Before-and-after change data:

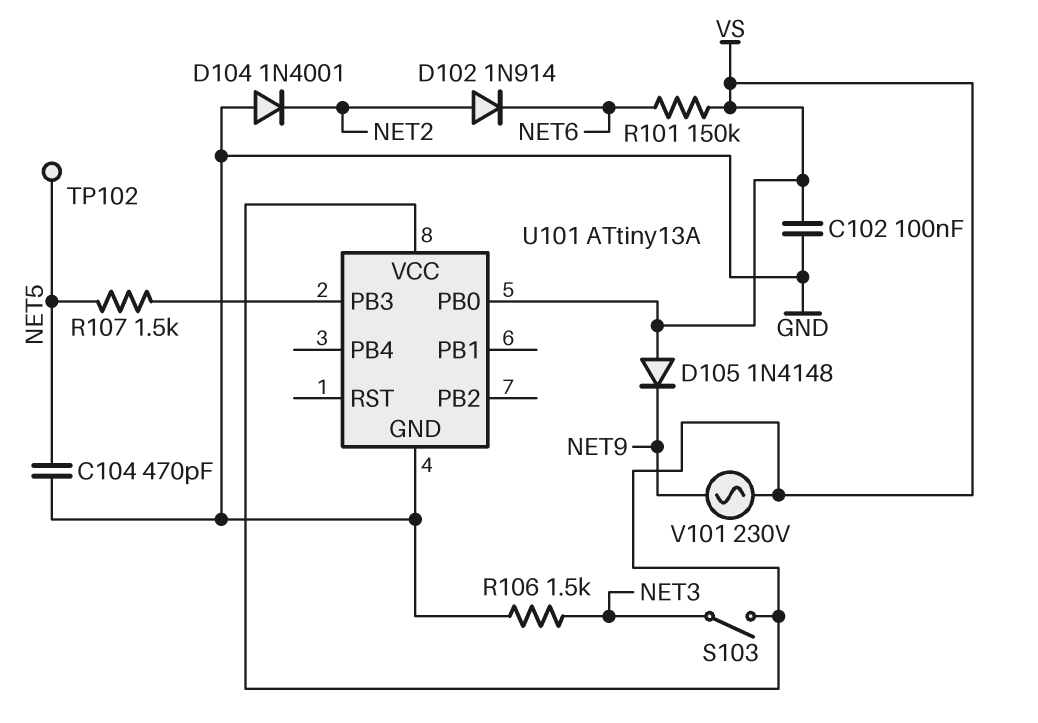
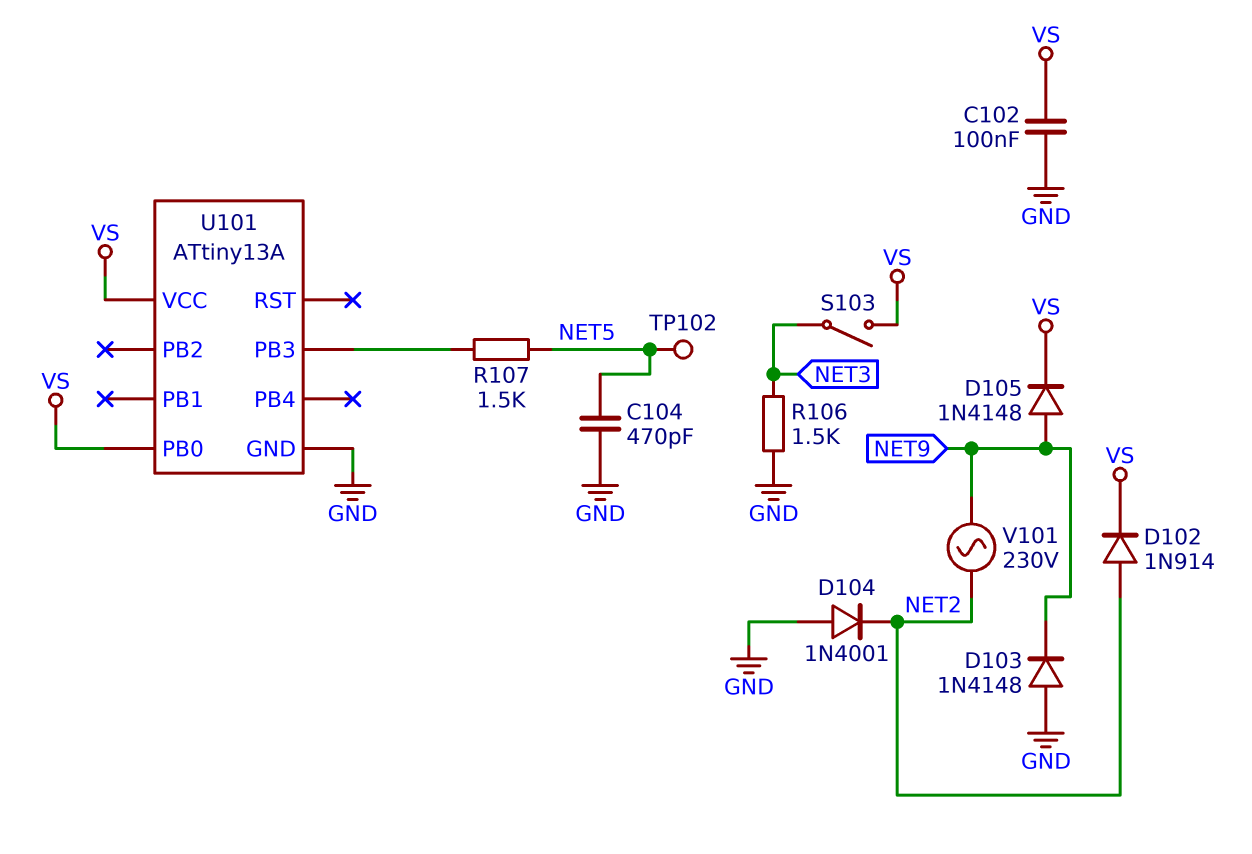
D102: diode 1N914 (A NET2, K NET6) -> diode 1N914 (A NET2, K VS)
D103: none -> diode 1N4148 (A GND, K NET9)
D105: diode 1N4148 (A VS, K NET9) -> diode 1N4148 (A NET9, K VS)
R101: 150k (NET6, VS) -> none
V101: AC 230V (NET9, VS) -> AC 230V (NET2, NET9)

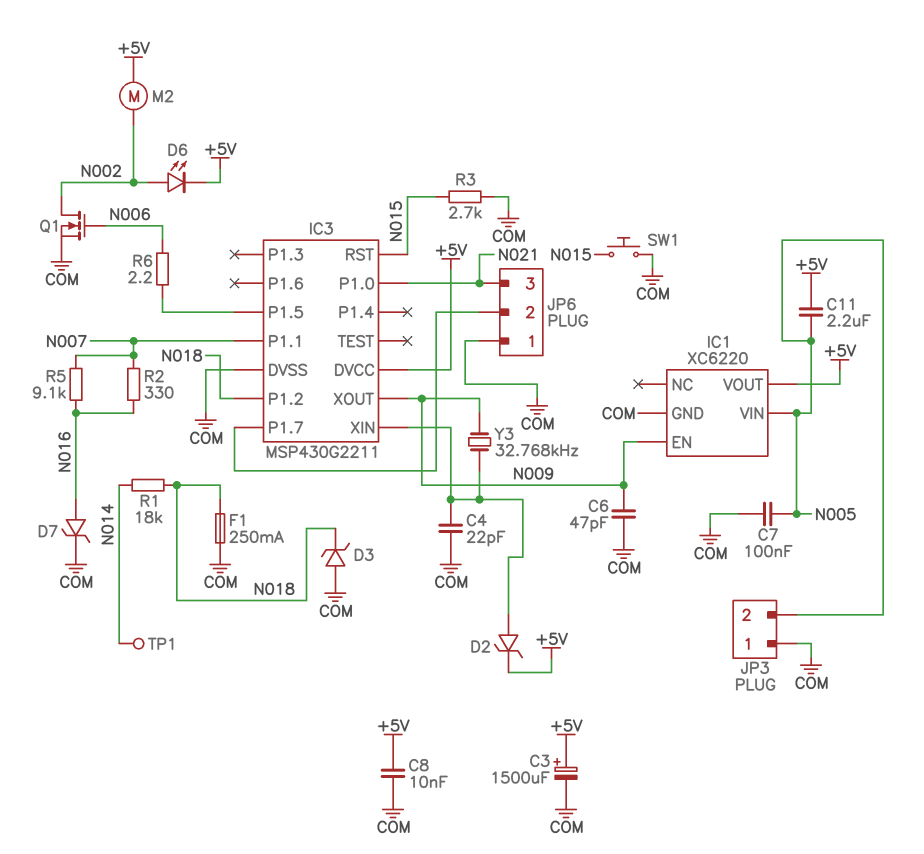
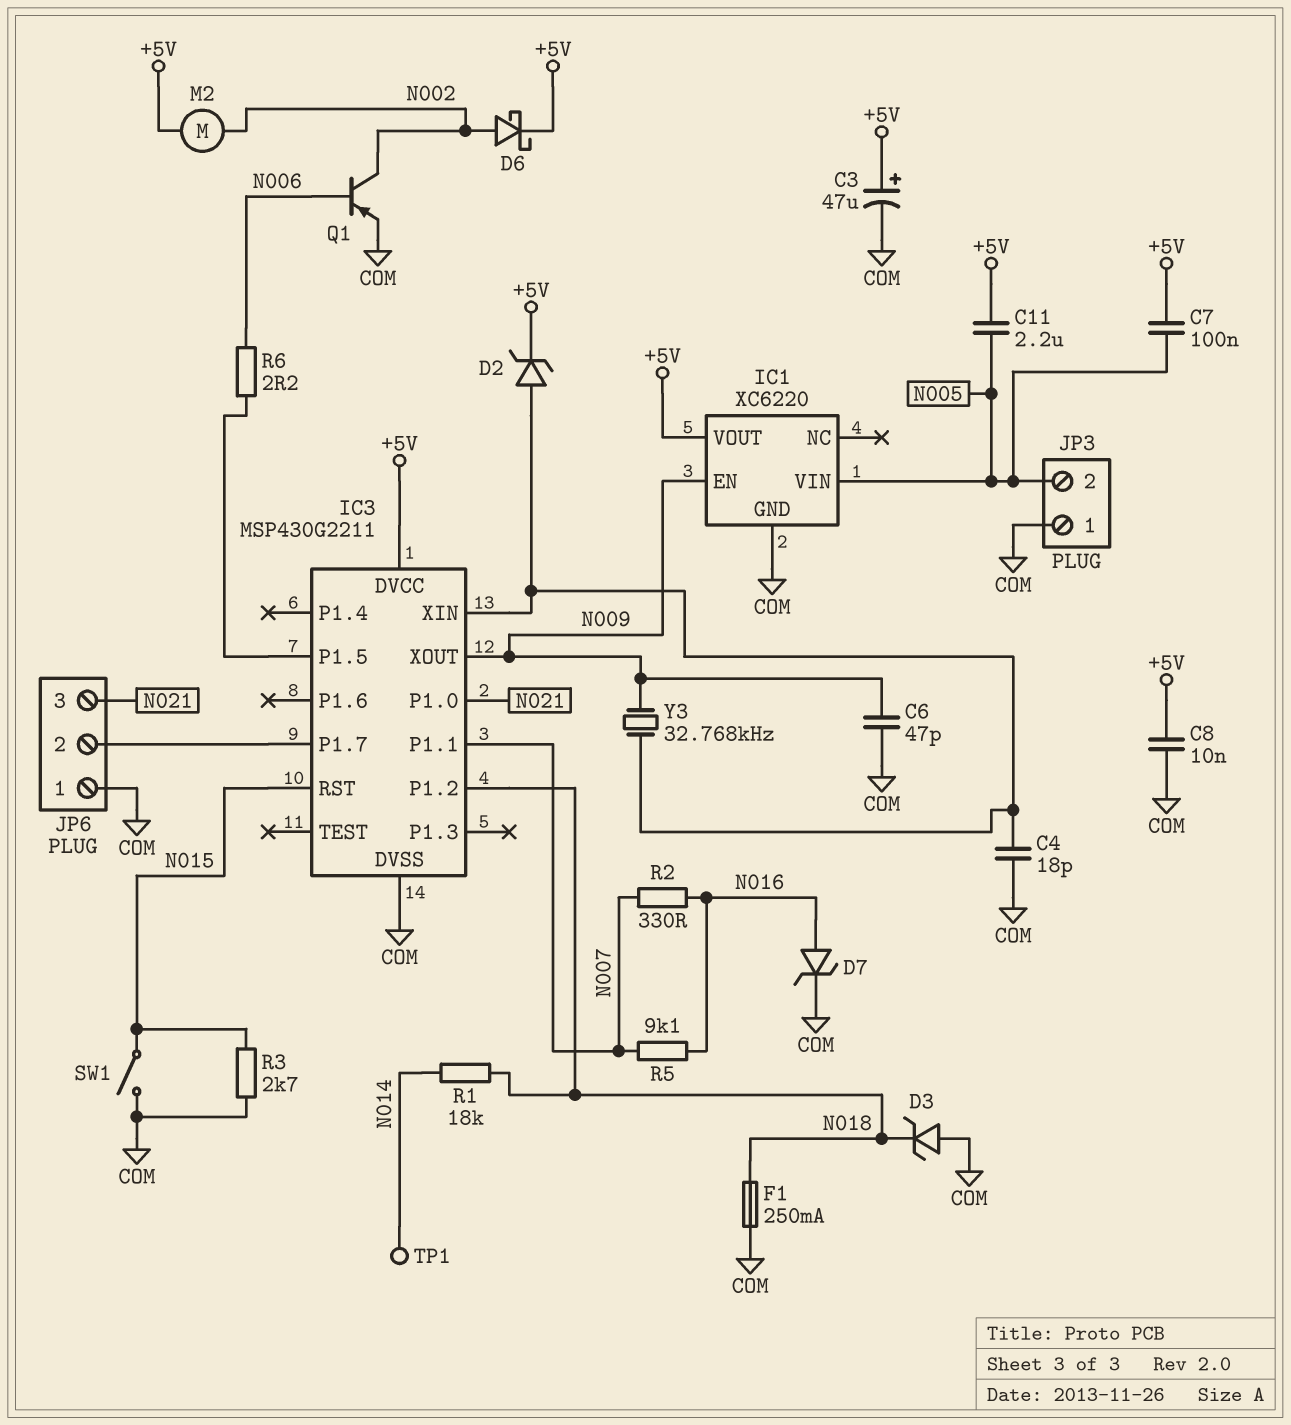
C3: 1500uF (plus +5V, minus COM) -> 47uF (plus +5V, minus COM)
C4: 22pF (COM, IC3/XIN) -> 18pF (COM, IC3/XIN)
C7: 100nF (COM, N005) -> 100nF (+5V, N005)
D6: LED (A N002, K +5V) -> schottky (A N002, K +5V)
Q1: NMOS (G N006, D N002, S COM) -> PNP (B N006, C N002, E COM)
SW1: button (COM, N015) -> switch (COM, N015)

TASK GOAL: None of the pictures belong in the copy; transcribe the rest of the data exactly.

THE COMPLETED TASK:
D102: diode 1N914 (A NET2, K NET6) -> diode 1N914 (A NET2, K VS)
D103: none -> diode 1N4148 (A GND, K NET9)
D105: diode 1N4148 (A VS, K NET9) -> diode 1N4148 (A NET9, K VS)
R101: 150k (NET6, VS) -> none
V101: AC 230V (NET9, VS) -> AC 230V (NET2, NET9)

C3: 1500uF (plus +5V, minus COM) -> 47uF (plus +5V, minus COM)
C4: 22pF (COM, IC3/XIN) -> 18pF (COM, IC3/XIN)
C7: 100nF (COM, N005) -> 100nF (+5V, N005)
D6: LED (A N002, K +5V) -> schottky (A N002, K +5V)
Q1: NMOS (G N006, D N002, S COM) -> PNP (B N006, C N002, E COM)
SW1: button (COM, N015) -> switch (COM, N015)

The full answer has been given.